— What the task asks —
Go through the records and report each line in which the word "none" occurs.

(Before-and-after change records)
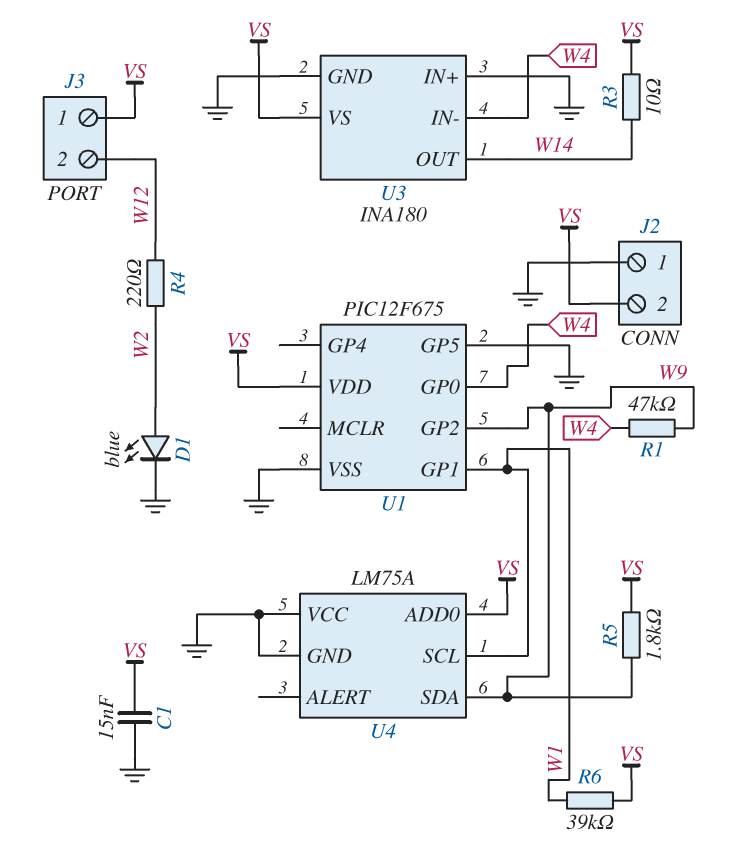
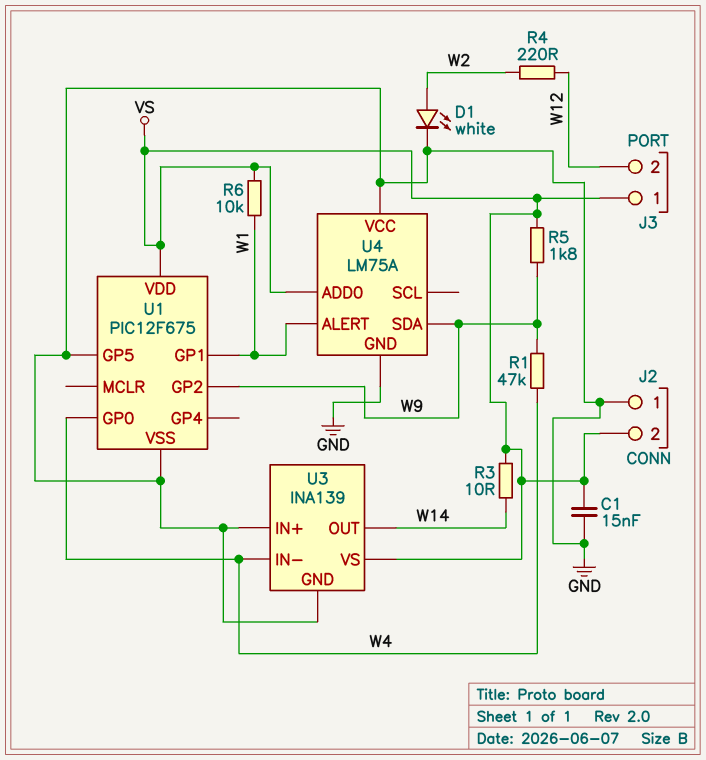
D1: LED blue (A W2, K GND) -> LED white (A W2, K GND)
R6: 39k (VS, W1) -> 10k (VS, W1)
U3: INA180 -> INA139
U4 pin ALERT: none -> W1
U4 pin SCL: W1 -> none

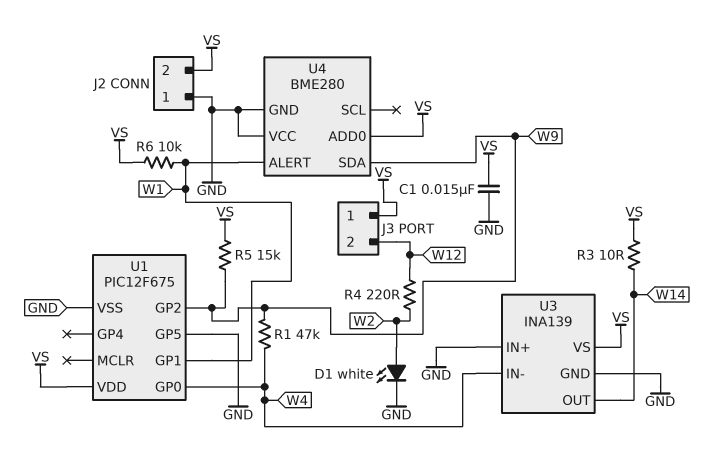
R5: 1.8k (VS, W9) -> 15k (VS, W9)
U4: LM75A -> BME280

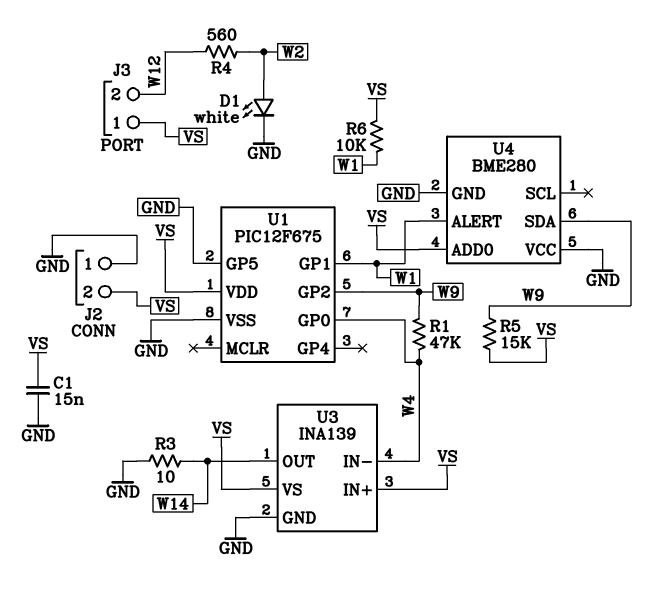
R3: 10 (VS, W14) -> 10 (GND, W14)
R4: 220 (W2, W12) -> 560 (W2, W12)
U3 pin IN+: GND -> VS

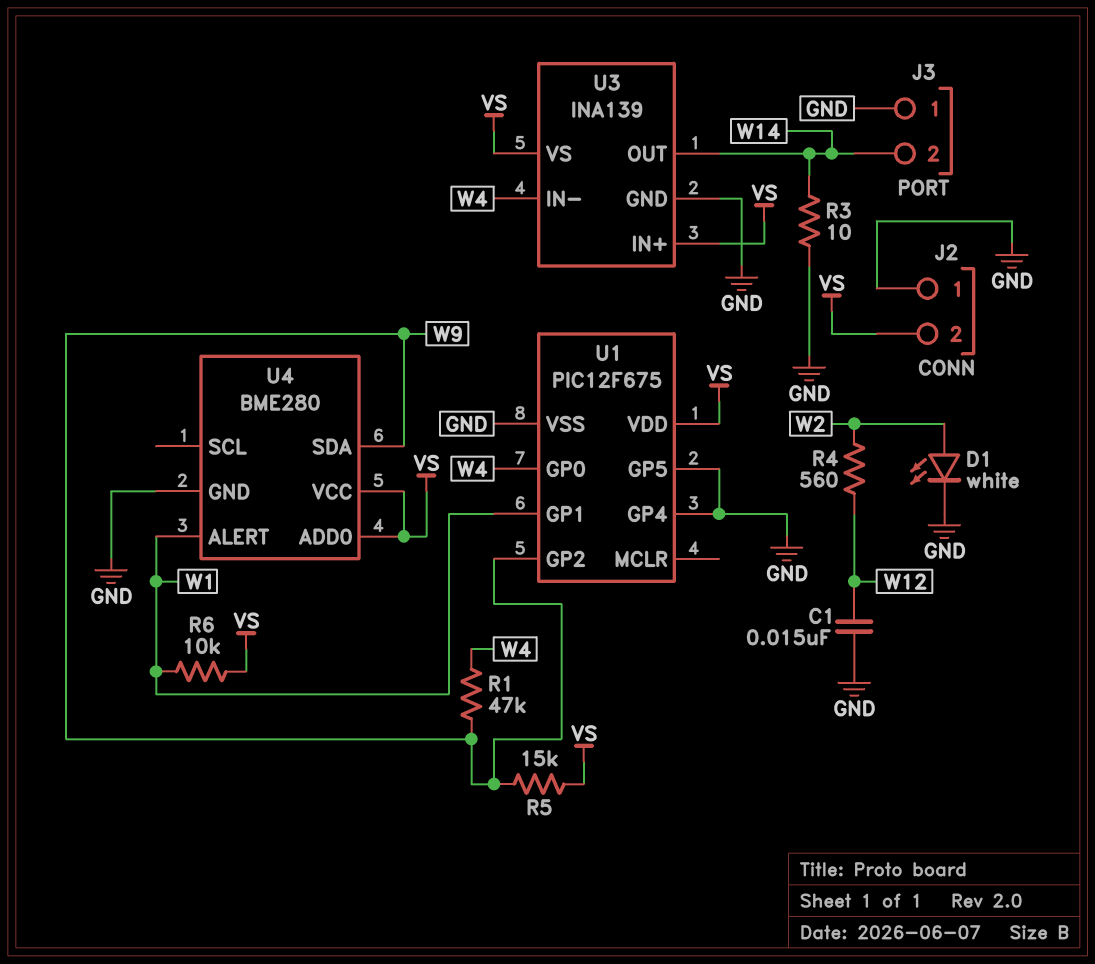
C1: 15nF (GND, VS) -> 15nF (GND, W12)
J3 pin 1: VS -> GND
J3 pin 2: W12 -> W14
U1 pin GP4: none -> GND
U4 pin VCC: GND -> VS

— Completed task —
U4 pin ALERT: none -> W1
U4 pin SCL: W1 -> none
U1 pin GP4: none -> GND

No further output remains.